▸ EXERCISE AIM
Transcribe only the last portion of the material: exactly the lines from the one with "new,,,PinkTeapot,<510 60 48" through the end, inclusive.

▸ INPUT
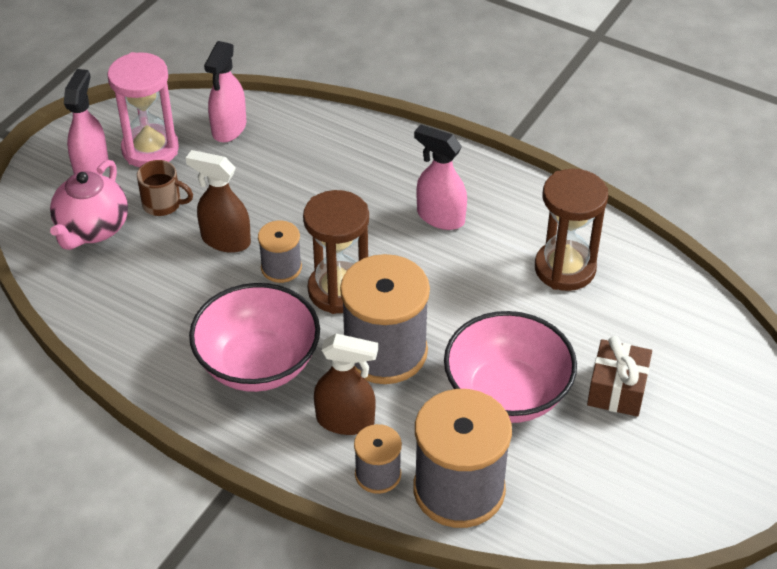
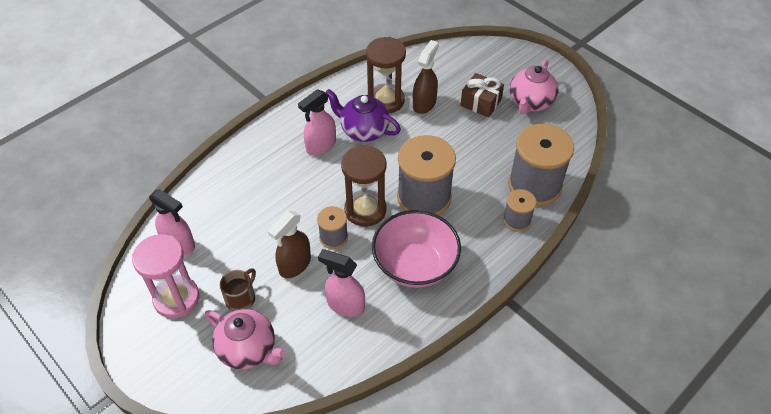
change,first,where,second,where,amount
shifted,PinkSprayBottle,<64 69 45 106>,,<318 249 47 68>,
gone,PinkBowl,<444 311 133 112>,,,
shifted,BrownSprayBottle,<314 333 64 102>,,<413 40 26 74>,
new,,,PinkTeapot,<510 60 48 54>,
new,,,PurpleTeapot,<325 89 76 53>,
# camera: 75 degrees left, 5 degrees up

▸ EXERCISE RESULT
new,,,PinkTeapot,<510 60 48 54>,
new,,,PurpleTeapot,<325 89 76 53>,
# camera: 75 degrees left, 5 degrees up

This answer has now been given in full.